**Input material:**
+ + +
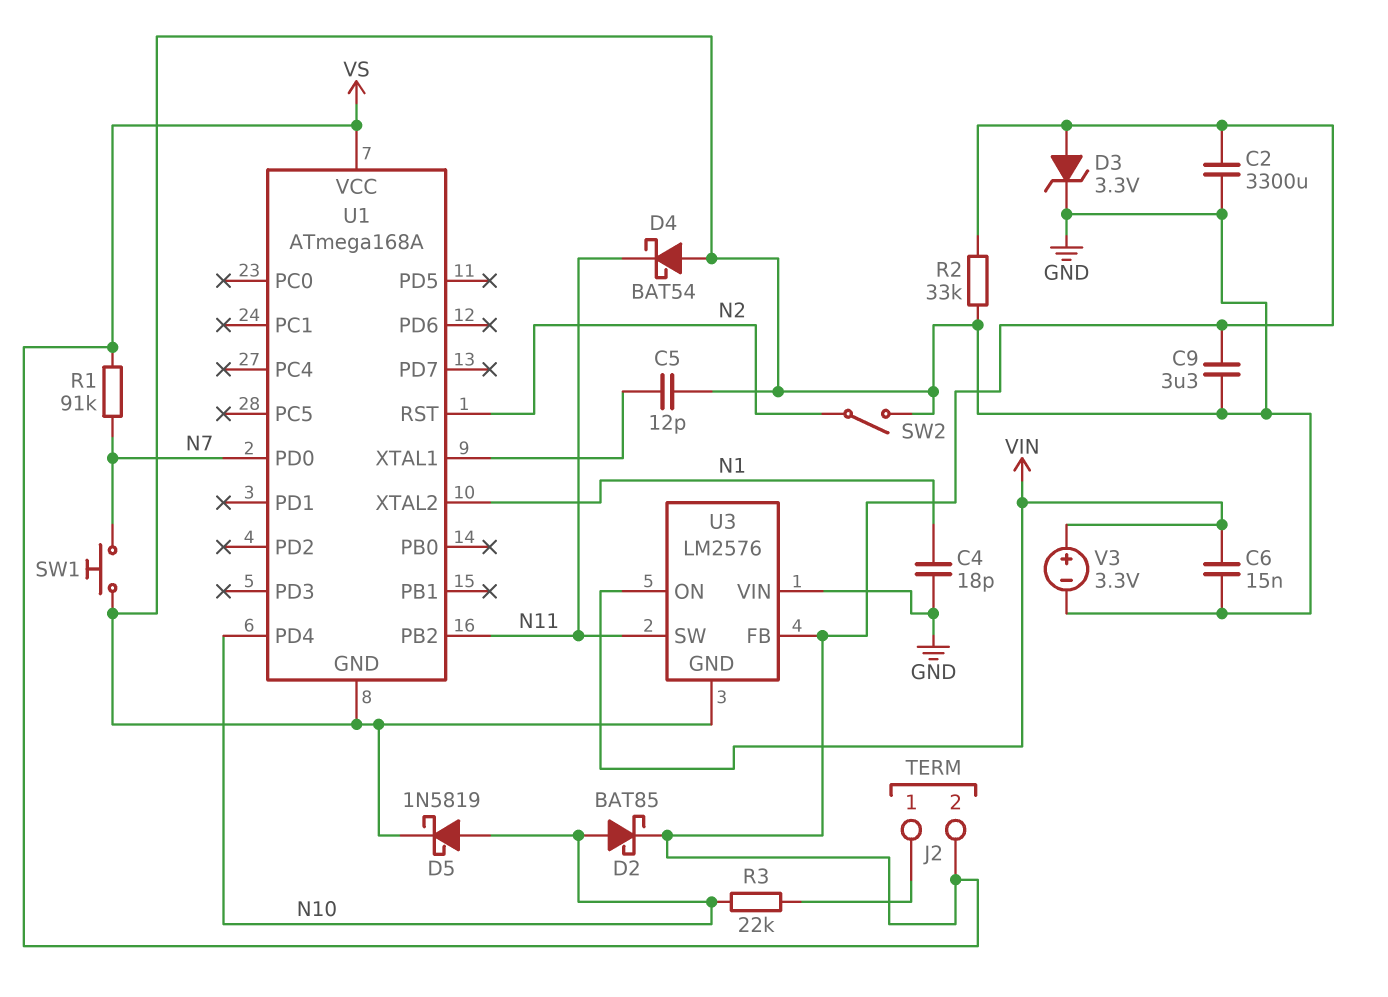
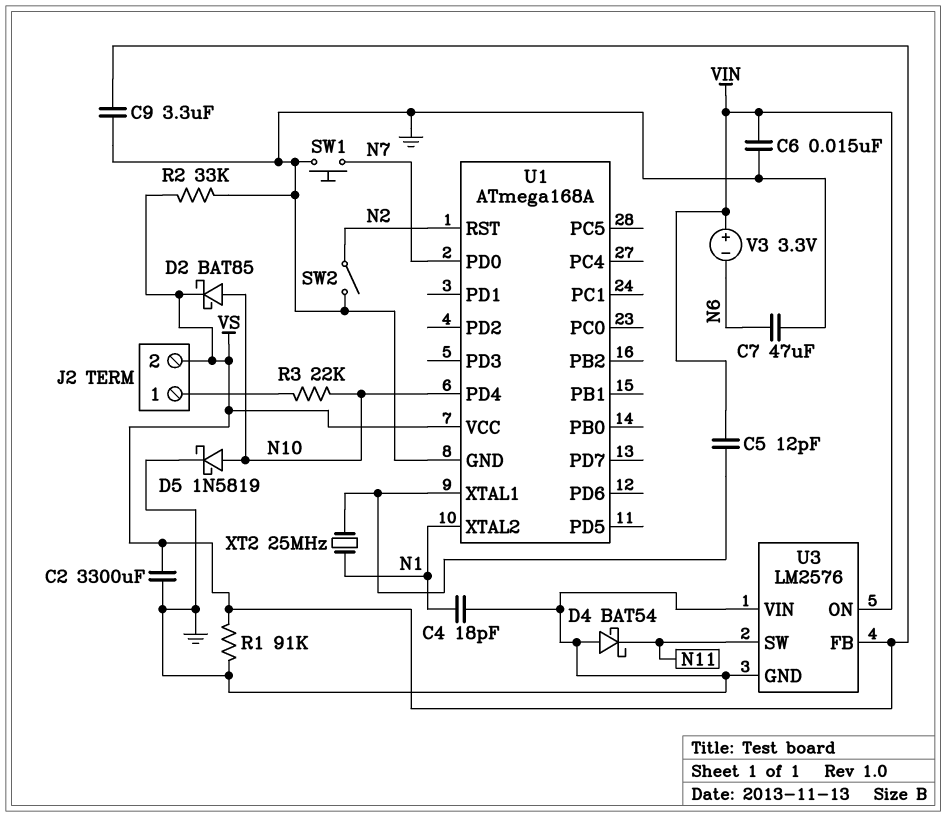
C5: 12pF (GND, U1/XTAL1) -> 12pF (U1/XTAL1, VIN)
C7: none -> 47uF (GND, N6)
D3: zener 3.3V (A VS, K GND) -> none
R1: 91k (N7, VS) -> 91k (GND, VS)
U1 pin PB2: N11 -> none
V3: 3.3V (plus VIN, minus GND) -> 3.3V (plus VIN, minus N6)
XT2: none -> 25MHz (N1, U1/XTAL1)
+ + +
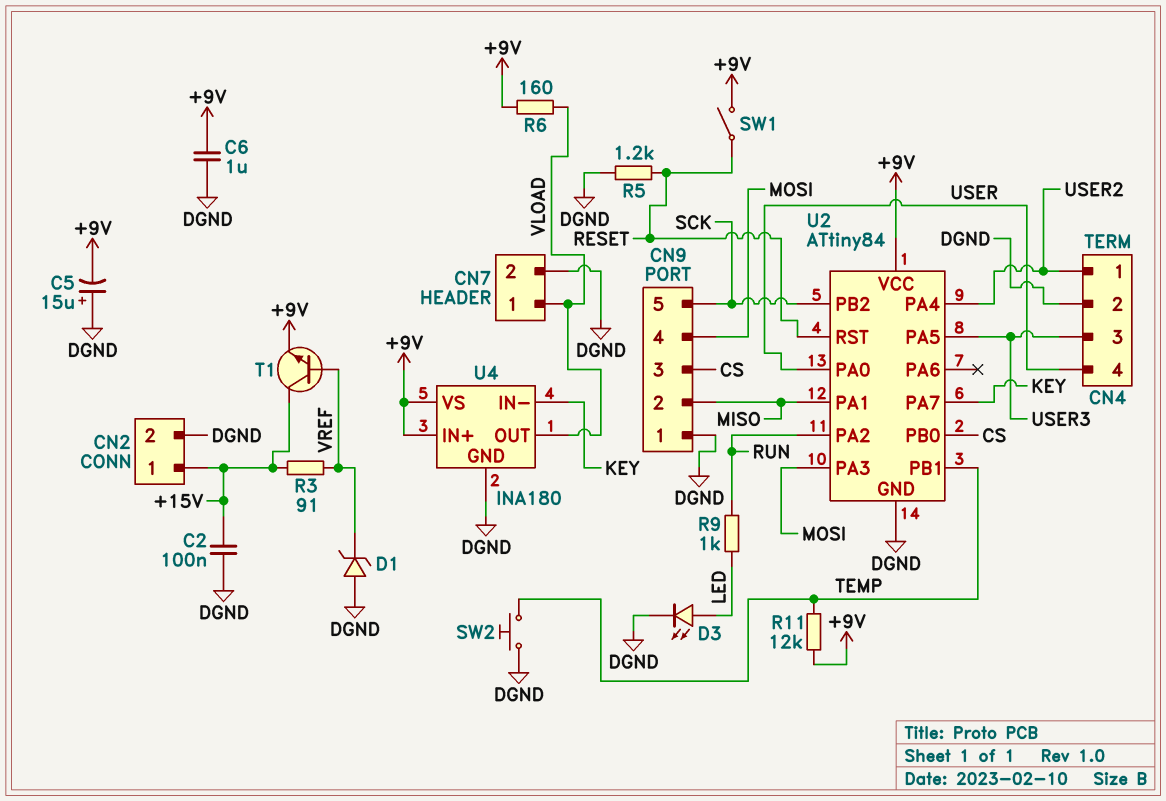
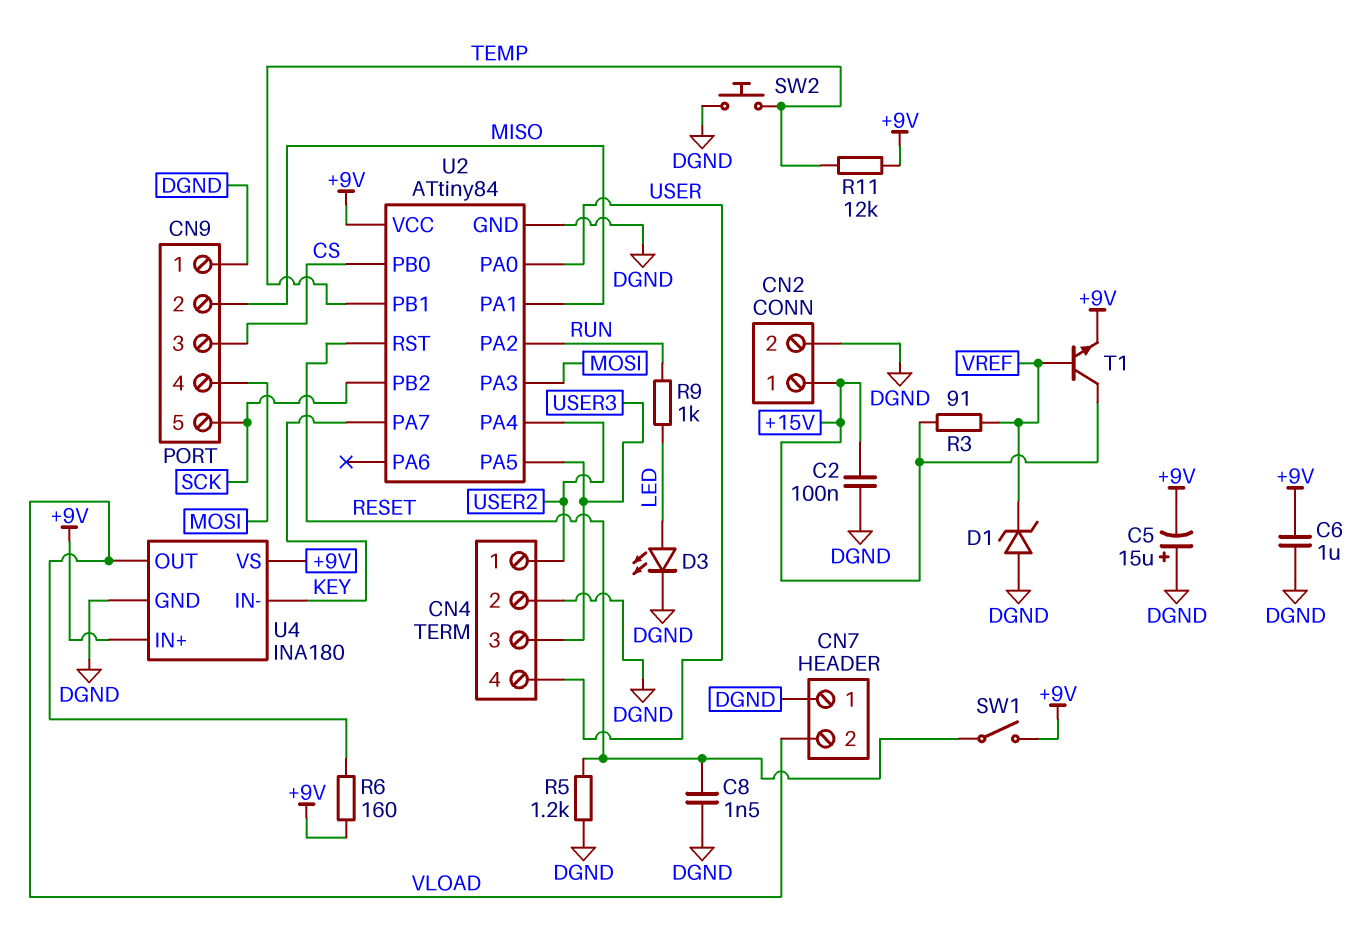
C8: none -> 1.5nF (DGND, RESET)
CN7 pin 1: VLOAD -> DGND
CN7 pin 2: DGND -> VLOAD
+ + +
**Problem to work on:**
Using the data above, transcribe the lines that run from the line with "U1 pin PB2: N11 -> none" to the line with "XT2: none -> 25MHz (N1, U1/XTAL1)", both ends kept, and output nothing else.

**Answer space:**
U1 pin PB2: N11 -> none
V3: 3.3V (plus VIN, minus GND) -> 3.3V (plus VIN, minus N6)
XT2: none -> 25MHz (N1, U1/XTAL1)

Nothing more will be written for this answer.